TASK PROMPT: Nothing but the lines from the one with "blue toothbrush: none" through the end of the listing below should appear in your reply, each copied exactly.
···
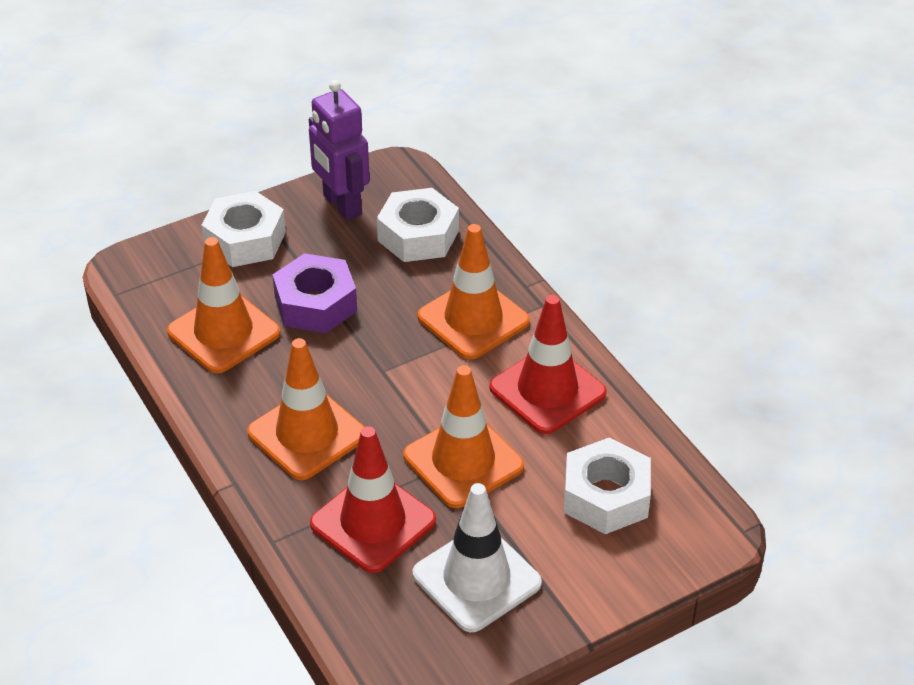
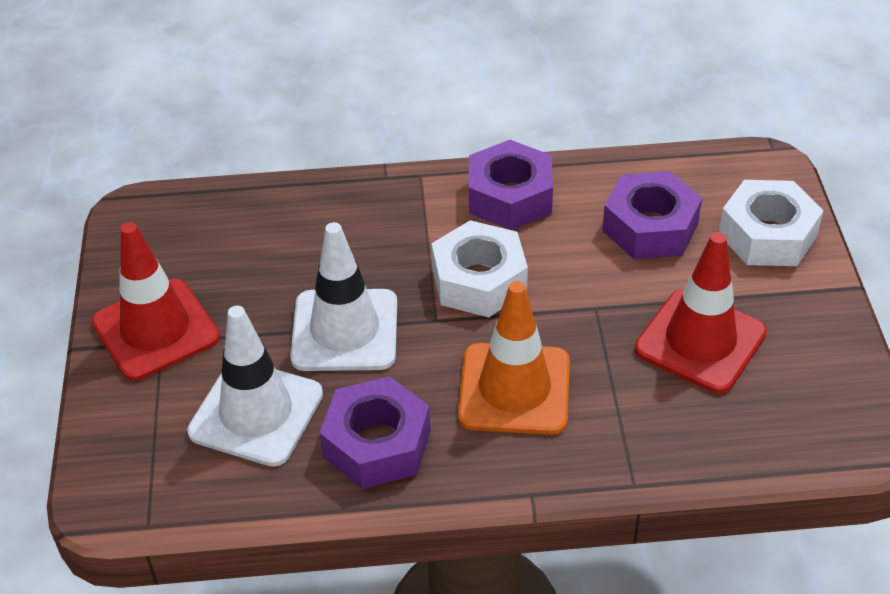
orange traffic cone: [167,237,280,373] [247,338,365,480] [403,365,524,508] [418,224,530,359] = 4 -> [458,281,570,435] = 1
purple nut: [272,253,357,333] = 1 -> [320,376,431,489] [469,140,553,230] [602,171,702,259] = 3
purple robot: [309,80,370,220] = 1 -> none = 0
white nut: [201,191,286,267] [377,188,459,262] [564,438,651,534] = 3 -> [431,220,528,317] [719,180,824,266] = 2
white traffic cone: [412,483,542,632] = 1 -> [187,306,323,467] [290,222,397,371] = 2

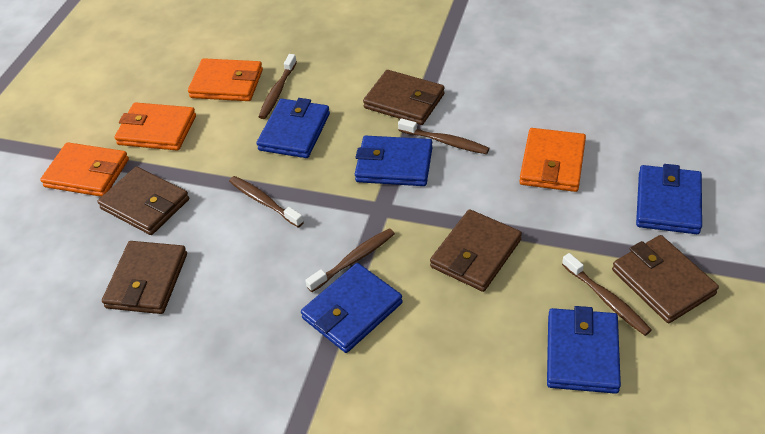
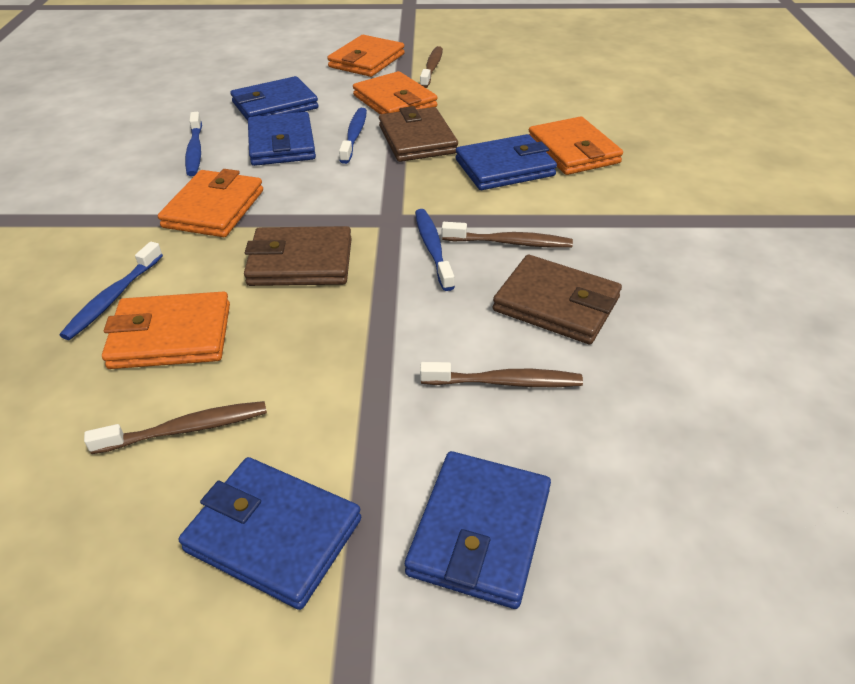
blue toothbrush: none = 0 -> [60,242,163,340] [185,112,202,176] [339,108,367,164] [415,209,455,291] = 4
brown toothbrush: [229,176,304,228] [259,54,297,119] [305,228,395,292] [398,118,489,154] [562,253,652,336] = 5 -> [84,401,267,454] [420,46,443,88] [420,362,583,387] [442,222,573,248] = 4
brown wallet: [97,167,189,235] [102,241,187,314] [363,70,445,125] [430,209,522,292] [612,235,719,323] = 5 -> [244,226,352,286] [379,106,458,162] [493,255,622,344] = 3
orange wallet: [40,142,129,197] [114,102,196,151] [188,58,263,101] [519,128,586,192] = 4 -> [102,292,230,369] [158,169,263,237] [327,35,405,77] [353,71,437,114] [529,116,623,175] = 5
···
YOUR RESPONSE:
blue toothbrush: none = 0 -> [60,242,163,340] [185,112,202,176] [339,108,367,164] [415,209,455,291] = 4
brown toothbrush: [229,176,304,228] [259,54,297,119] [305,228,395,292] [398,118,489,154] [562,253,652,336] = 5 -> [84,401,267,454] [420,46,443,88] [420,362,583,387] [442,222,573,248] = 4
brown wallet: [97,167,189,235] [102,241,187,314] [363,70,445,125] [430,209,522,292] [612,235,719,323] = 5 -> [244,226,352,286] [379,106,458,162] [493,255,622,344] = 3
orange wallet: [40,142,129,197] [114,102,196,151] [188,58,263,101] [519,128,586,192] = 4 -> [102,292,230,369] [158,169,263,237] [327,35,405,77] [353,71,437,114] [529,116,623,175] = 5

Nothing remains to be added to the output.